--- RECORDS TO USE ---

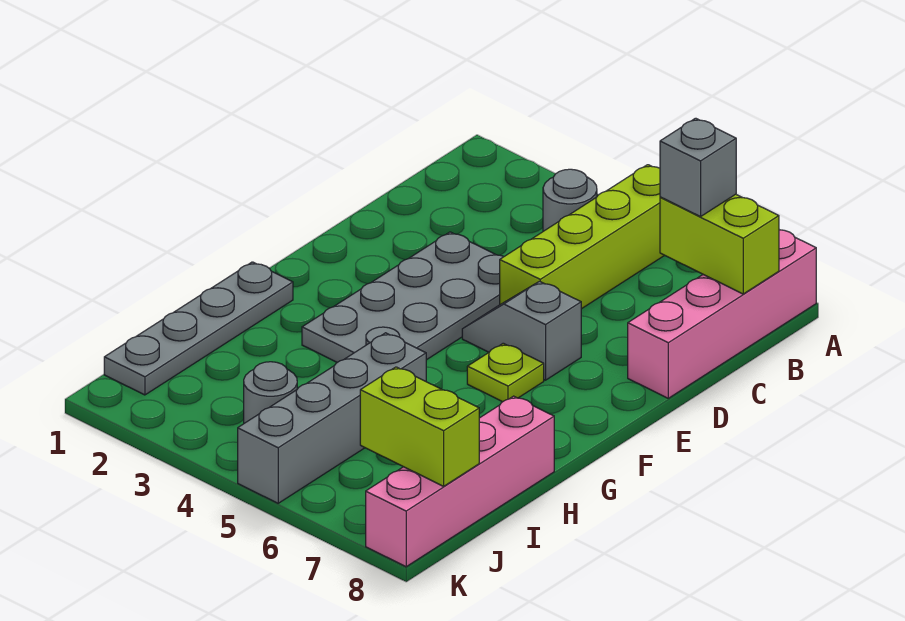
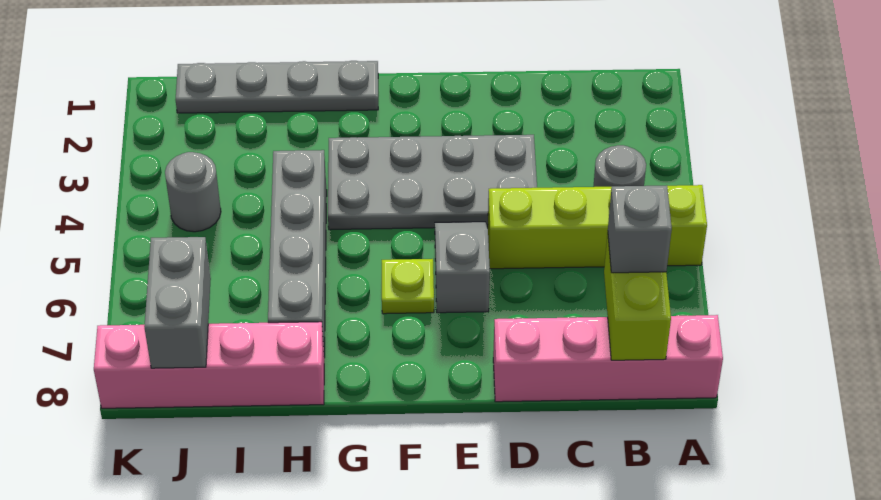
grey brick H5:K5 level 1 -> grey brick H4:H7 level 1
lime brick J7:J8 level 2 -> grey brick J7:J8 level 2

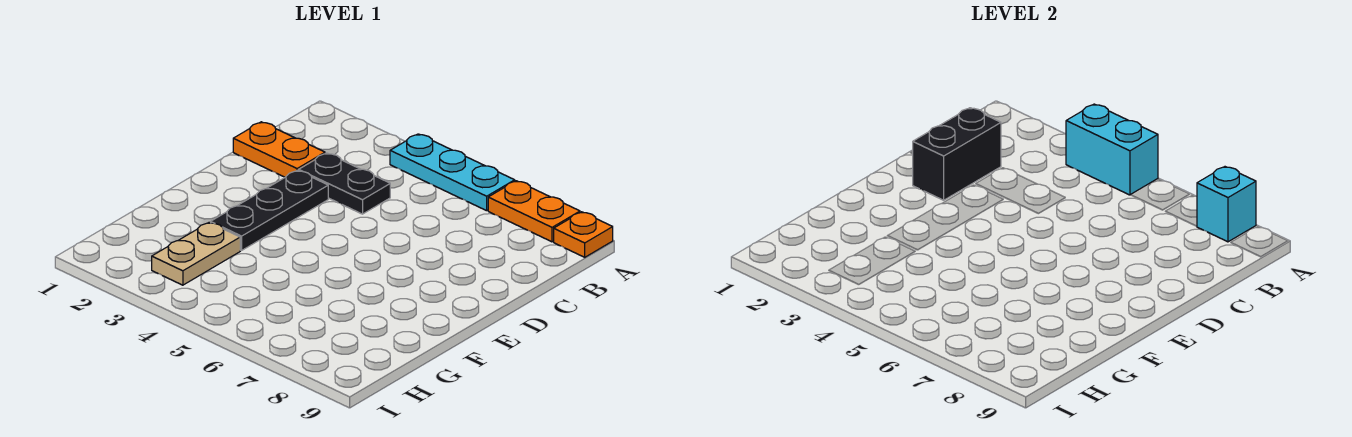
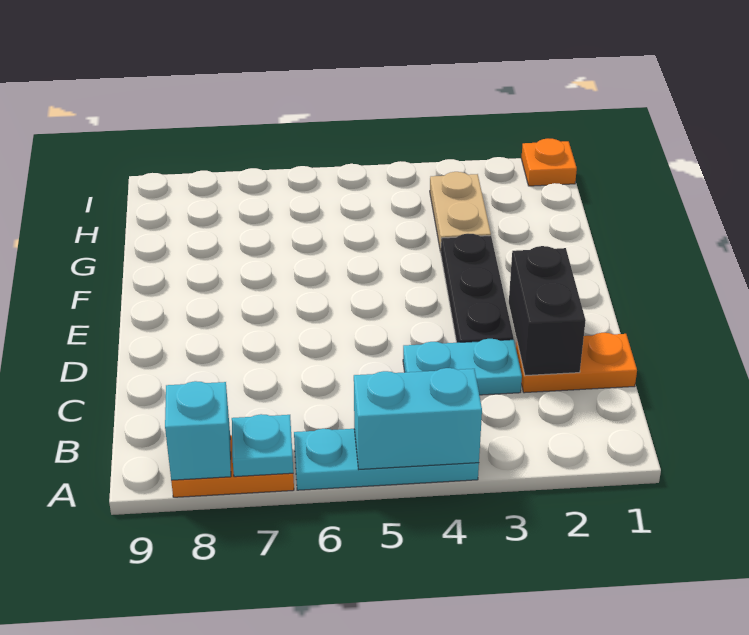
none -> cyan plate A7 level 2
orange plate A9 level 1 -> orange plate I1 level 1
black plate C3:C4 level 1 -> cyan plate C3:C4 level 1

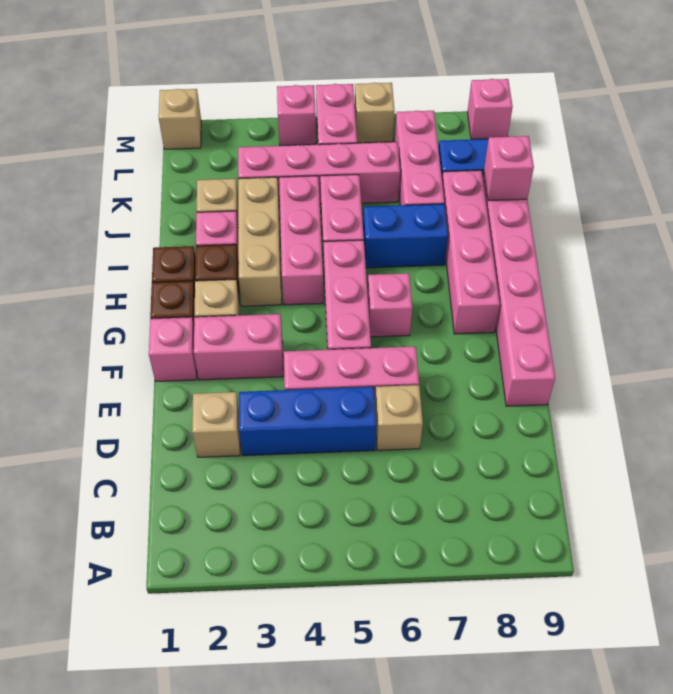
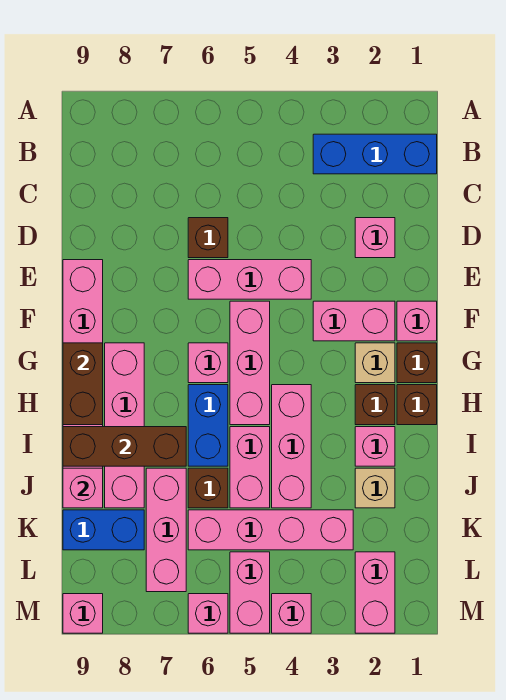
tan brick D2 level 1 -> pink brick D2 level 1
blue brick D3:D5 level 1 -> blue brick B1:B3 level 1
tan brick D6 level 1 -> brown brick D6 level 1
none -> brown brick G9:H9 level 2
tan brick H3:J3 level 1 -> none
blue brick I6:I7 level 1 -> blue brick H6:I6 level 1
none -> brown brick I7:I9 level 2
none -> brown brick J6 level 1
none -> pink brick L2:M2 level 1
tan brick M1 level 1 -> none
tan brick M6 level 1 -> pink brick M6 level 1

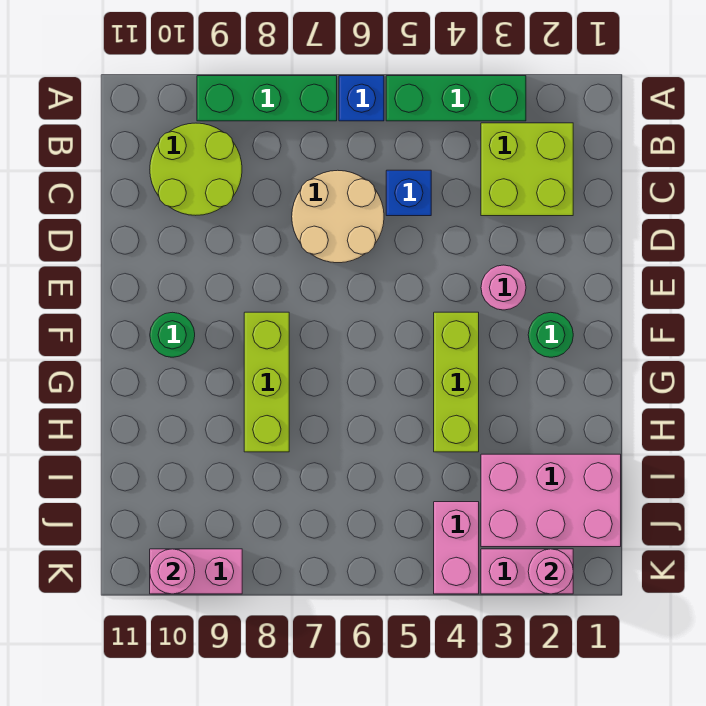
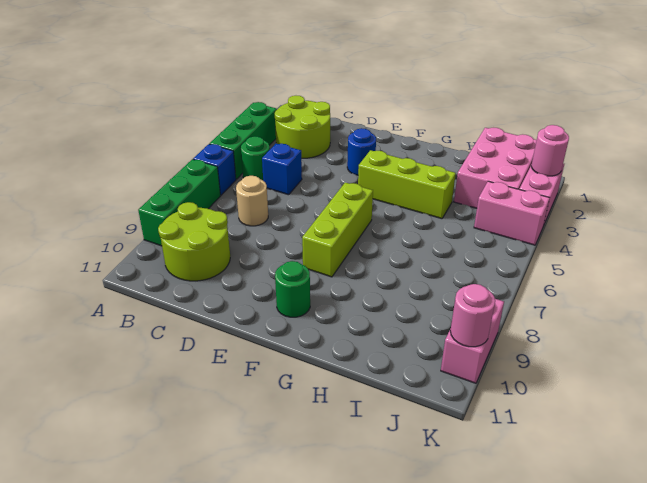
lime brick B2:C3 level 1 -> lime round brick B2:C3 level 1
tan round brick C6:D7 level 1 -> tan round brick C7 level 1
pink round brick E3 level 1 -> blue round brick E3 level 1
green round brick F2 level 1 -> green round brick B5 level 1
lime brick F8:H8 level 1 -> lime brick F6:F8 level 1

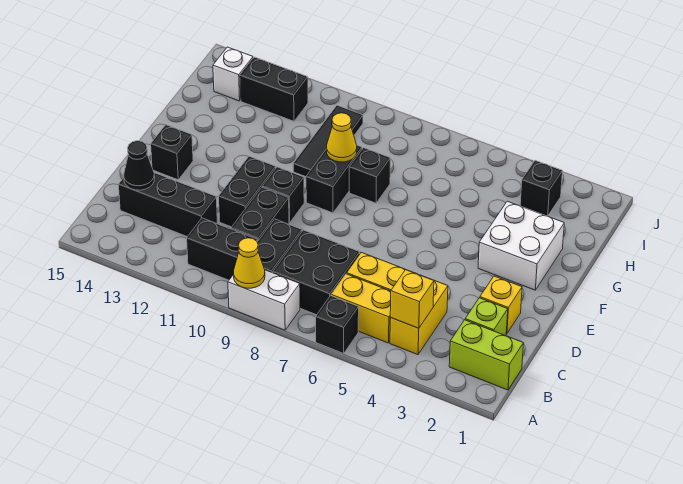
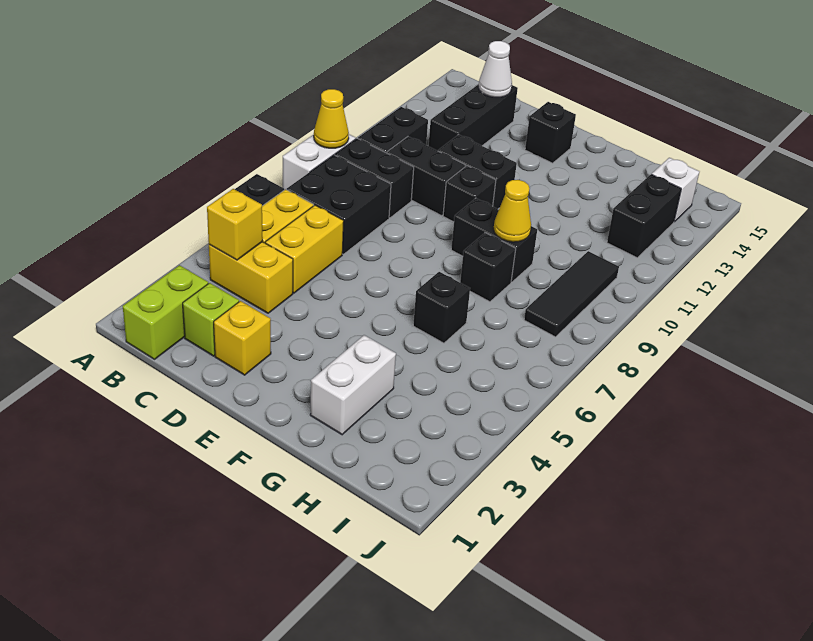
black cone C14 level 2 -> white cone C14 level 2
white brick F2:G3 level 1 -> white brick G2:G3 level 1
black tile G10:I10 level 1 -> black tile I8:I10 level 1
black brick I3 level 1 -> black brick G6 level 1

---

WHAT YOU ARE ASKED TO DO: Take the lines from the start of the entries through the line containing "pink round brick" and set them down exactly, leaving out every picture.

TASK OUTPUT:
grey brick H5:K5 level 1 -> grey brick H4:H7 level 1
lime brick J7:J8 level 2 -> grey brick J7:J8 level 2

none -> cyan plate A7 level 2
orange plate A9 level 1 -> orange plate I1 level 1
black plate C3:C4 level 1 -> cyan plate C3:C4 level 1

tan brick D2 level 1 -> pink brick D2 level 1
blue brick D3:D5 level 1 -> blue brick B1:B3 level 1
tan brick D6 level 1 -> brown brick D6 level 1
none -> brown brick G9:H9 level 2
tan brick H3:J3 level 1 -> none
blue brick I6:I7 level 1 -> blue brick H6:I6 level 1
none -> brown brick I7:I9 level 2
none -> brown brick J6 level 1
none -> pink brick L2:M2 level 1
tan brick M1 level 1 -> none
tan brick M6 level 1 -> pink brick M6 level 1

lime brick B2:C3 level 1 -> lime round brick B2:C3 level 1
tan round brick C6:D7 level 1 -> tan round brick C7 level 1
pink round brick E3 level 1 -> blue round brick E3 level 1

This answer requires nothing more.